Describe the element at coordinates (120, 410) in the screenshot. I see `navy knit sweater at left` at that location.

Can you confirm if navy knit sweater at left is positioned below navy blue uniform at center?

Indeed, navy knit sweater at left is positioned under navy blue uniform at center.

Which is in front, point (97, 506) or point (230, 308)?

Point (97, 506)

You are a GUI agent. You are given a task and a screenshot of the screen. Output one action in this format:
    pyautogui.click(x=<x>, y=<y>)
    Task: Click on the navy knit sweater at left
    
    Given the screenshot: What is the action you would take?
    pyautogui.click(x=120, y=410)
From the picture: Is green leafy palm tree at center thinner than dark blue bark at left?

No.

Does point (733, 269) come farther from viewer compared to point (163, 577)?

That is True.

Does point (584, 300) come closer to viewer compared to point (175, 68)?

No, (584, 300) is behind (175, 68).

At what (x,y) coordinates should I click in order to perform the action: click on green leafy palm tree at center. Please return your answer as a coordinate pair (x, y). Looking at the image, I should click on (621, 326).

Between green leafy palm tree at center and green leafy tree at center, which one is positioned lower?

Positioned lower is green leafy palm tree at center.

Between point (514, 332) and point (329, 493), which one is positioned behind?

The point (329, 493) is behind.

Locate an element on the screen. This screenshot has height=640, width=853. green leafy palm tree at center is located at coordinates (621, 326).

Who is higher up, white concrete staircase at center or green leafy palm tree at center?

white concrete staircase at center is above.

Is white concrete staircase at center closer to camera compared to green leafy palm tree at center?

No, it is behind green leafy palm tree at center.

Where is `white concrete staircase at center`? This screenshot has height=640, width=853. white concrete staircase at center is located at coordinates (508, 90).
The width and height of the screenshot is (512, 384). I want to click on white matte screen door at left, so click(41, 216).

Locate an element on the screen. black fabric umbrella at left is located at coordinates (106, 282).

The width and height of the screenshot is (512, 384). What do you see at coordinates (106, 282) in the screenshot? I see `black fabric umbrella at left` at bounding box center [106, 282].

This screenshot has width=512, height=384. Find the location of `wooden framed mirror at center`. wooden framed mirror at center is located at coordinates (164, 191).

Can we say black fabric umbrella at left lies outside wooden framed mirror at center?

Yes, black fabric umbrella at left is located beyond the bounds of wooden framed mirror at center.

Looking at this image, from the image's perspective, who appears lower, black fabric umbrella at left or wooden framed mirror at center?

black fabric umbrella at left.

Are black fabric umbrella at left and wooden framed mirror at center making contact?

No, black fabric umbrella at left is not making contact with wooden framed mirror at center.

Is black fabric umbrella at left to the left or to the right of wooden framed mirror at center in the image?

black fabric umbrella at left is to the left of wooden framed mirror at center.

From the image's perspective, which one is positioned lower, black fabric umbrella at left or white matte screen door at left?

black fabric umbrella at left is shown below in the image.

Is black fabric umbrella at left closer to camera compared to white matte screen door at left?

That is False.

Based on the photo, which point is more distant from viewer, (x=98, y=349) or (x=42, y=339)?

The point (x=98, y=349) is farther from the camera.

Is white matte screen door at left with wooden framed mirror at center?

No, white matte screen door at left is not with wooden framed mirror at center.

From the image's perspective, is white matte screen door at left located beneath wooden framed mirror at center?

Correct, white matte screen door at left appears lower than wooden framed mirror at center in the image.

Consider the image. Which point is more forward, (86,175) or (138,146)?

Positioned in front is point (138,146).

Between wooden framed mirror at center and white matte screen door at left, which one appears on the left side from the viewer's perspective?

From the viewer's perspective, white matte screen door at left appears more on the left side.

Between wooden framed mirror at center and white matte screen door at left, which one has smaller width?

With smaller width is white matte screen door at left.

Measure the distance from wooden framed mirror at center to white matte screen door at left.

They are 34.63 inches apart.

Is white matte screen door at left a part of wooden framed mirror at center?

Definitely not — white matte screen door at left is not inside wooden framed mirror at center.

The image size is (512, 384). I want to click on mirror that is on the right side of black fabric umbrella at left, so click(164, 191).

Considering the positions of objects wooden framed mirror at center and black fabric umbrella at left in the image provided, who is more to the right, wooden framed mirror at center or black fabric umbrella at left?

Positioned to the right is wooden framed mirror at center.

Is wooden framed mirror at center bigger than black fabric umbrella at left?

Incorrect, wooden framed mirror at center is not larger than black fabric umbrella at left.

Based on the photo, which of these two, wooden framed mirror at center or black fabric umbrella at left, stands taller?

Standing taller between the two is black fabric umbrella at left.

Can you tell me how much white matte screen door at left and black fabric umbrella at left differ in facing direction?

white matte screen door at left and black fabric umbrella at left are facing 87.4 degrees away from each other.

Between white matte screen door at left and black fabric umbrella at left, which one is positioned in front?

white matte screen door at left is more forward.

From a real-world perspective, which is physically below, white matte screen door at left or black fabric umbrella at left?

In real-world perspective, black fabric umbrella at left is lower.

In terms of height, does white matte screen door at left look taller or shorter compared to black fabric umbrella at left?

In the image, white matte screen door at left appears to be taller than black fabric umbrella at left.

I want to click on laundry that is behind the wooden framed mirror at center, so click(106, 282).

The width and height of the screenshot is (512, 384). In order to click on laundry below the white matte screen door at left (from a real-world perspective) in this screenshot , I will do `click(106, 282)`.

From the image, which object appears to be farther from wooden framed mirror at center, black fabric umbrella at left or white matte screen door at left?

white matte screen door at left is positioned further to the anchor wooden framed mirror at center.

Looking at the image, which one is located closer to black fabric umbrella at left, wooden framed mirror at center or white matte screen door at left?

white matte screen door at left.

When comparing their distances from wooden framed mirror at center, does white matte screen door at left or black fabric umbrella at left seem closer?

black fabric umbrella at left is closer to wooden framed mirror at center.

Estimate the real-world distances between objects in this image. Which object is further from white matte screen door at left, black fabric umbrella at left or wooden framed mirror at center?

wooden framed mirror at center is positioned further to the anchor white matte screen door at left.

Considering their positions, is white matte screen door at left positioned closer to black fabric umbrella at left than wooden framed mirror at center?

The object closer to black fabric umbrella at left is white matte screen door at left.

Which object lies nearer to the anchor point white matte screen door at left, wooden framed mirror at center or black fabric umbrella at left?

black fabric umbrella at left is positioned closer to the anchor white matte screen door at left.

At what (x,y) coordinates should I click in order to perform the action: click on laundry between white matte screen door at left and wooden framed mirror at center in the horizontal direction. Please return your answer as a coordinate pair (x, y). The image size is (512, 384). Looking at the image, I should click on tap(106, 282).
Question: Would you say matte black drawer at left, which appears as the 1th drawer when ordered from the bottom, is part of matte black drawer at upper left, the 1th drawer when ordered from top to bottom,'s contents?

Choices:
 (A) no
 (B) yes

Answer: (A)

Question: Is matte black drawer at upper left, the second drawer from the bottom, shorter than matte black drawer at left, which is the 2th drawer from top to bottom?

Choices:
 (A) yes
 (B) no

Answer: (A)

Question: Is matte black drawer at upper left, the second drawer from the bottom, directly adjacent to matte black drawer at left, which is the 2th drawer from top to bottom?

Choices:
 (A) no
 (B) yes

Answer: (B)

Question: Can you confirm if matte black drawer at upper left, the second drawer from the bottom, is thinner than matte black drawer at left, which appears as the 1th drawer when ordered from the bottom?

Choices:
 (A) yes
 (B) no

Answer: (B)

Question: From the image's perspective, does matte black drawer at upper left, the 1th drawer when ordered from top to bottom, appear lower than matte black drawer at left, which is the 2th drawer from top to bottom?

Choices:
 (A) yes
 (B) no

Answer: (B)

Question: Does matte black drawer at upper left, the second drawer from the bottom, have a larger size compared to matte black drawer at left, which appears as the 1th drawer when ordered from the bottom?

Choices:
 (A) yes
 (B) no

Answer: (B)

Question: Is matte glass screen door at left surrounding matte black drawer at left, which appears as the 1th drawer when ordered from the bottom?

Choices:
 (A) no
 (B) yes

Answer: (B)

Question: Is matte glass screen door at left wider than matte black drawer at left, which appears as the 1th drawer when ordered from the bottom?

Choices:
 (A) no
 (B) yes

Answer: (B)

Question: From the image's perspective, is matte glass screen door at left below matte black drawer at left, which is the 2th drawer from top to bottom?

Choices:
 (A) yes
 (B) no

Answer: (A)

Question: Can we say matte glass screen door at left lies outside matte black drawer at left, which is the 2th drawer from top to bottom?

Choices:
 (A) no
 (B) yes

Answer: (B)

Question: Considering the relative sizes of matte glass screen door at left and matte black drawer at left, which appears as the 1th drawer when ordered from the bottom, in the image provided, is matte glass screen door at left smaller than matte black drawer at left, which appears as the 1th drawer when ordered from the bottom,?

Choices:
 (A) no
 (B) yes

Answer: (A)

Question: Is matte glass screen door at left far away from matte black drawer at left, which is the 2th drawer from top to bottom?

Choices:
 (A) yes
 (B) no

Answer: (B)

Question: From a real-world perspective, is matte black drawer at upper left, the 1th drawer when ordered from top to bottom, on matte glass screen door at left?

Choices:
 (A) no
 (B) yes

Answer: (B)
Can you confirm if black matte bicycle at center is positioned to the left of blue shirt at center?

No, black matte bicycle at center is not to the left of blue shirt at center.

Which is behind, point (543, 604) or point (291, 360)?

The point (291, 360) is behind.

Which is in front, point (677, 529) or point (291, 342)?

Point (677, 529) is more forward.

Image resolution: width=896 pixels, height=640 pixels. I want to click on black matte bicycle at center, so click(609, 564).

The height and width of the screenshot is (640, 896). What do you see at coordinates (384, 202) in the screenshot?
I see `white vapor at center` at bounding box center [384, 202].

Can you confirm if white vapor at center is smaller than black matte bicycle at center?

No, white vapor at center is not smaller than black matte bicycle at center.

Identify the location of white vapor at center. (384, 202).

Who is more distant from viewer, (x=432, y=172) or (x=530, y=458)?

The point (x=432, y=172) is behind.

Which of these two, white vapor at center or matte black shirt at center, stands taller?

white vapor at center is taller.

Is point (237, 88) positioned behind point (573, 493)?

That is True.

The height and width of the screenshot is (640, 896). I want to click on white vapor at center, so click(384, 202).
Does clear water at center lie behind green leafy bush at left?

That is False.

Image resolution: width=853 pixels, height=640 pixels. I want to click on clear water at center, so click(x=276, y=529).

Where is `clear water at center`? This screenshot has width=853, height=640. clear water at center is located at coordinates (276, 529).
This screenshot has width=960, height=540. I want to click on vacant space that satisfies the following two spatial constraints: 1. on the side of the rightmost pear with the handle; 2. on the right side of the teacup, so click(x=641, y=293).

•••

From the start of the material through the line containing "Indeed, navy knit", inclusive, switch "navy blue uniform" to "dark blue jacket" and give those lines again with nothing else changed.

Describe the element at coordinates (120, 410) in the screenshot. I see `navy knit sweater at left` at that location.

Can you confirm if navy knit sweater at left is positioned below dark blue jacket at center?

Indeed, navy knit sweater at left is positioned under dark blue jacket at center.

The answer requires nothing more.